Problem details: Copy every line of the material below word for word, keeping each character and line break unchanged.

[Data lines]
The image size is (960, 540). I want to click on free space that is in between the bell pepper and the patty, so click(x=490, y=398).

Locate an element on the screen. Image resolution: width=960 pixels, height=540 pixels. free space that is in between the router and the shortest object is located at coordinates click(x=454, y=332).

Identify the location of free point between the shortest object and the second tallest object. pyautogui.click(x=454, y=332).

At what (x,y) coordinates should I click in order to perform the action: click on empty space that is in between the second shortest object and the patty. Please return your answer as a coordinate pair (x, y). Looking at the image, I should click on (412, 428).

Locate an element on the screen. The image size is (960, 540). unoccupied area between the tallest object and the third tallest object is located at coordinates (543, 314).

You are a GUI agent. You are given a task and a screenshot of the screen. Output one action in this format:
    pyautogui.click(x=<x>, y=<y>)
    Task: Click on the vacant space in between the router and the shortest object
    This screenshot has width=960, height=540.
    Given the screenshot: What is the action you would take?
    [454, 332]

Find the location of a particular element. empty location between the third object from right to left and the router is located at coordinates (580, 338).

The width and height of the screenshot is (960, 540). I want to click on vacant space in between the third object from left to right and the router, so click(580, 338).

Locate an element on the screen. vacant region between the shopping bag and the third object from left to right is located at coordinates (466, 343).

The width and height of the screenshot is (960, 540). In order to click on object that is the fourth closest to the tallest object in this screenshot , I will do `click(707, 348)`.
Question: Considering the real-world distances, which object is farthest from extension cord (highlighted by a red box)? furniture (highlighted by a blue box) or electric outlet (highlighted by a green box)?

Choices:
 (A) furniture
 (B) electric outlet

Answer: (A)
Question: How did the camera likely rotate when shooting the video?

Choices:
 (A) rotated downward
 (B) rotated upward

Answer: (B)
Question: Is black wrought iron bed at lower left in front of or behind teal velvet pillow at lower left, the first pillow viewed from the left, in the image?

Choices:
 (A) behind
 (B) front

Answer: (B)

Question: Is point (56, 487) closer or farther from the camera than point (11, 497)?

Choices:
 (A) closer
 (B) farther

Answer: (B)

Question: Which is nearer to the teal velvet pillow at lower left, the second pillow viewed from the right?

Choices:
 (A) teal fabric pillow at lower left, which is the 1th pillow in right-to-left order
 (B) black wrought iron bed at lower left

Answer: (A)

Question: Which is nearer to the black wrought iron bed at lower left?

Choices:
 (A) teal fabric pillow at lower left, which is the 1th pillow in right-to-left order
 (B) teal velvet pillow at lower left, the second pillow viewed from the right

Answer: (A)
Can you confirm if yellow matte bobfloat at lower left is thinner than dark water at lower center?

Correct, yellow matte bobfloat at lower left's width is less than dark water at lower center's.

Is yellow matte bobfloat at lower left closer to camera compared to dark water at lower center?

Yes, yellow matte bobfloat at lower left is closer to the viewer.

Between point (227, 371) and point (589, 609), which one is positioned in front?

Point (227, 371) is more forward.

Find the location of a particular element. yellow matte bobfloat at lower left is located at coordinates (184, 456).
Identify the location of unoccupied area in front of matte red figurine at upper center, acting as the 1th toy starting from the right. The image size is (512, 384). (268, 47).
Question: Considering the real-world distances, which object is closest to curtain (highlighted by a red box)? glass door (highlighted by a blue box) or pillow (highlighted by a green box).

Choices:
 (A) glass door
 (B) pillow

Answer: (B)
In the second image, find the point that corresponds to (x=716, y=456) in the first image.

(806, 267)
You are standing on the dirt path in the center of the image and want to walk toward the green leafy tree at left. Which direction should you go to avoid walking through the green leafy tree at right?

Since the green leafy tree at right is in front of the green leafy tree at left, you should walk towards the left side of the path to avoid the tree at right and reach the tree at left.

Full response:
The image size is (960, 540). I want to click on free space that is in between the bell pepper and the patty, so click(x=490, y=398).

Locate an element on the screen. Image resolution: width=960 pixels, height=540 pixels. free space that is in between the router and the shortest object is located at coordinates click(x=454, y=332).

Identify the location of free point between the shortest object and the second tallest object. pyautogui.click(x=454, y=332).

At what (x,y) coordinates should I click in order to perform the action: click on empty space that is in between the second shortest object and the patty. Please return your answer as a coordinate pair (x, y). Looking at the image, I should click on (412, 428).

Locate an element on the screen. The image size is (960, 540). unoccupied area between the tallest object and the third tallest object is located at coordinates (543, 314).

You are a GUI agent. You are given a task and a screenshot of the screen. Output one action in this format:
    pyautogui.click(x=<x>, y=<y>)
    Task: Click on the vacant space in between the router and the shortest object
    This screenshot has width=960, height=540.
    Given the screenshot: What is the action you would take?
    [454, 332]

Find the location of a particular element. empty location between the third object from right to left and the router is located at coordinates (580, 338).

The width and height of the screenshot is (960, 540). I want to click on vacant space in between the third object from left to right and the router, so click(580, 338).

Locate an element on the screen. vacant region between the shopping bag and the third object from left to right is located at coordinates (466, 343).

The width and height of the screenshot is (960, 540). In order to click on object that is the fourth closest to the tallest object in this screenshot , I will do `click(707, 348)`.
Question: Considering the real-world distances, which object is farthest from extension cord (highlighted by a red box)? furniture (highlighted by a blue box) or electric outlet (highlighted by a green box)?

Choices:
 (A) furniture
 (B) electric outlet

Answer: (A)
Question: How did the camera likely rotate when shooting the video?

Choices:
 (A) rotated downward
 (B) rotated upward

Answer: (B)
Question: Is black wrought iron bed at lower left in front of or behind teal velvet pillow at lower left, the first pillow viewed from the left, in the image?

Choices:
 (A) behind
 (B) front

Answer: (B)

Question: Is point (56, 487) closer or farther from the camera than point (11, 497)?

Choices:
 (A) closer
 (B) farther

Answer: (B)

Question: Which is nearer to the teal velvet pillow at lower left, the second pillow viewed from the right?

Choices:
 (A) teal fabric pillow at lower left, which is the 1th pillow in right-to-left order
 (B) black wrought iron bed at lower left

Answer: (A)

Question: Which is nearer to the black wrought iron bed at lower left?

Choices:
 (A) teal fabric pillow at lower left, which is the 1th pillow in right-to-left order
 (B) teal velvet pillow at lower left, the second pillow viewed from the right

Answer: (A)
Can you confirm if yellow matte bobfloat at lower left is thinner than dark water at lower center?

Correct, yellow matte bobfloat at lower left's width is less than dark water at lower center's.

Is yellow matte bobfloat at lower left closer to camera compared to dark water at lower center?

Yes, yellow matte bobfloat at lower left is closer to the viewer.

Between point (227, 371) and point (589, 609), which one is positioned in front?

Point (227, 371) is more forward.

Find the location of a particular element. yellow matte bobfloat at lower left is located at coordinates (184, 456).
Identify the location of unoccupied area in front of matte red figurine at upper center, acting as the 1th toy starting from the right. The image size is (512, 384). (268, 47).
Question: Considering the real-world distances, which object is closest to curtain (highlighted by a red box)? glass door (highlighted by a blue box) or pillow (highlighted by a green box).

Choices:
 (A) glass door
 (B) pillow

Answer: (B)
In the second image, find the point that corresponds to (x=716, y=456) in the first image.

(806, 267)
You are standing on the dirt path in the center of the image and want to walk toward the green leafy tree at left. Which direction should you go to avoid walking through the green leafy tree at right?

Since the green leafy tree at right is in front of the green leafy tree at left, you should walk towards the left side of the path to avoid the tree at right and reach the tree at left.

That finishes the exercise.